» **Your task**: Set the following entries down again exactly, line by line.

» **Dataset items**:
--------------------------------------------------

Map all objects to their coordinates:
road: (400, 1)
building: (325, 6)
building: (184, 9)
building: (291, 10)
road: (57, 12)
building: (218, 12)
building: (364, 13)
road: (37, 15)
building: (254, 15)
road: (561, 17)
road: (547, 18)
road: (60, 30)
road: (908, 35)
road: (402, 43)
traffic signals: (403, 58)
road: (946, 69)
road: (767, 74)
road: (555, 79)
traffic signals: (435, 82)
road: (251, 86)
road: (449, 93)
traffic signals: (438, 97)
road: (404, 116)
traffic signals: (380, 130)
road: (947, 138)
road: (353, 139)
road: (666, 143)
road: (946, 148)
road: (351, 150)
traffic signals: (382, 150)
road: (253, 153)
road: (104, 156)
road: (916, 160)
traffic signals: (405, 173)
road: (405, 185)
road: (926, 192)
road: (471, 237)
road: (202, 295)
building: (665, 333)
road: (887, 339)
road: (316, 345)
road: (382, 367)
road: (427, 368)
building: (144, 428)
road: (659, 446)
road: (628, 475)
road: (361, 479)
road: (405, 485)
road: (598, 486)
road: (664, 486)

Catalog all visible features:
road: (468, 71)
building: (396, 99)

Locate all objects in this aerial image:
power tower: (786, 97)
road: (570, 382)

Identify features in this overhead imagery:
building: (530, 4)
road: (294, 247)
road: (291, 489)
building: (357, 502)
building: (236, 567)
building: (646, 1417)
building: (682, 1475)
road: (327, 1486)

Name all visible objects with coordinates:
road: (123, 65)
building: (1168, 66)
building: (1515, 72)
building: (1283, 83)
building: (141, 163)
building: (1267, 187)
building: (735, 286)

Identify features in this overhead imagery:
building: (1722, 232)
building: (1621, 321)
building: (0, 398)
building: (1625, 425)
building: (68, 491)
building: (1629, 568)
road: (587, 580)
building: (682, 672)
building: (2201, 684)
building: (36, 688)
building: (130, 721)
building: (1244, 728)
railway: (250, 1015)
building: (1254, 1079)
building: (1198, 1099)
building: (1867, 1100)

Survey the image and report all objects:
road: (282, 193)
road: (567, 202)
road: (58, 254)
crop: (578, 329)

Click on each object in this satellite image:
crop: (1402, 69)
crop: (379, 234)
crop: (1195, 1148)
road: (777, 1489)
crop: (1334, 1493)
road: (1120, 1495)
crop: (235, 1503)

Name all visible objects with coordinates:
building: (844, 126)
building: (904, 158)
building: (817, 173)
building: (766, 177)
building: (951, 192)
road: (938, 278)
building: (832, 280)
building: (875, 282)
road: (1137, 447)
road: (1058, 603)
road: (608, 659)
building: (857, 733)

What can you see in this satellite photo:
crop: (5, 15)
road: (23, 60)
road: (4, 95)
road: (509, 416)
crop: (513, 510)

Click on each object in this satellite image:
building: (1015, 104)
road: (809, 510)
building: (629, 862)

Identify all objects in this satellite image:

--------------------------------------------------

» **Exercise solution**:
Map all objects to their coordinates:
road: (400, 1)
building: (325, 6)
building: (184, 9)
building: (291, 10)
road: (57, 12)
building: (218, 12)
building: (364, 13)
road: (37, 15)
building: (254, 15)
road: (561, 17)
road: (547, 18)
road: (60, 30)
road: (908, 35)
road: (402, 43)
traffic signals: (403, 58)
road: (946, 69)
road: (767, 74)
road: (555, 79)
traffic signals: (435, 82)
road: (251, 86)
road: (449, 93)
traffic signals: (438, 97)
road: (404, 116)
traffic signals: (380, 130)
road: (947, 138)
road: (353, 139)
road: (666, 143)
road: (946, 148)
road: (351, 150)
traffic signals: (382, 150)
road: (253, 153)
road: (104, 156)
road: (916, 160)
traffic signals: (405, 173)
road: (405, 185)
road: (926, 192)
road: (471, 237)
road: (202, 295)
building: (665, 333)
road: (887, 339)
road: (316, 345)
road: (382, 367)
road: (427, 368)
building: (144, 428)
road: (659, 446)
road: (628, 475)
road: (361, 479)
road: (405, 485)
road: (598, 486)
road: (664, 486)

Catalog all visible features:
road: (468, 71)
building: (396, 99)

Locate all objects in this aerial image:
power tower: (786, 97)
road: (570, 382)

Identify features in this overhead imagery:
building: (530, 4)
road: (294, 247)
road: (291, 489)
building: (357, 502)
building: (236, 567)
building: (646, 1417)
building: (682, 1475)
road: (327, 1486)

Name all visible objects with coordinates:
road: (123, 65)
building: (1168, 66)
building: (1515, 72)
building: (1283, 83)
building: (141, 163)
building: (1267, 187)
building: (735, 286)

Identify features in this overhead imagery:
building: (1722, 232)
building: (1621, 321)
building: (0, 398)
building: (1625, 425)
building: (68, 491)
building: (1629, 568)
road: (587, 580)
building: (682, 672)
building: (2201, 684)
building: (36, 688)
building: (130, 721)
building: (1244, 728)
railway: (250, 1015)
building: (1254, 1079)
building: (1198, 1099)
building: (1867, 1100)

Survey the image and report all objects:
road: (282, 193)
road: (567, 202)
road: (58, 254)
crop: (578, 329)

Click on each object in this satellite image:
crop: (1402, 69)
crop: (379, 234)
crop: (1195, 1148)
road: (777, 1489)
crop: (1334, 1493)
road: (1120, 1495)
crop: (235, 1503)

Name all visible objects with coordinates:
building: (844, 126)
building: (904, 158)
building: (817, 173)
building: (766, 177)
building: (951, 192)
road: (938, 278)
building: (832, 280)
building: (875, 282)
road: (1137, 447)
road: (1058, 603)
road: (608, 659)
building: (857, 733)

What can you see in this satellite photo:
crop: (5, 15)
road: (23, 60)
road: (4, 95)
road: (509, 416)
crop: (513, 510)

Click on each object in this satellite image:
building: (1015, 104)
road: (809, 510)
building: (629, 862)

Identify all objects in this satellite image:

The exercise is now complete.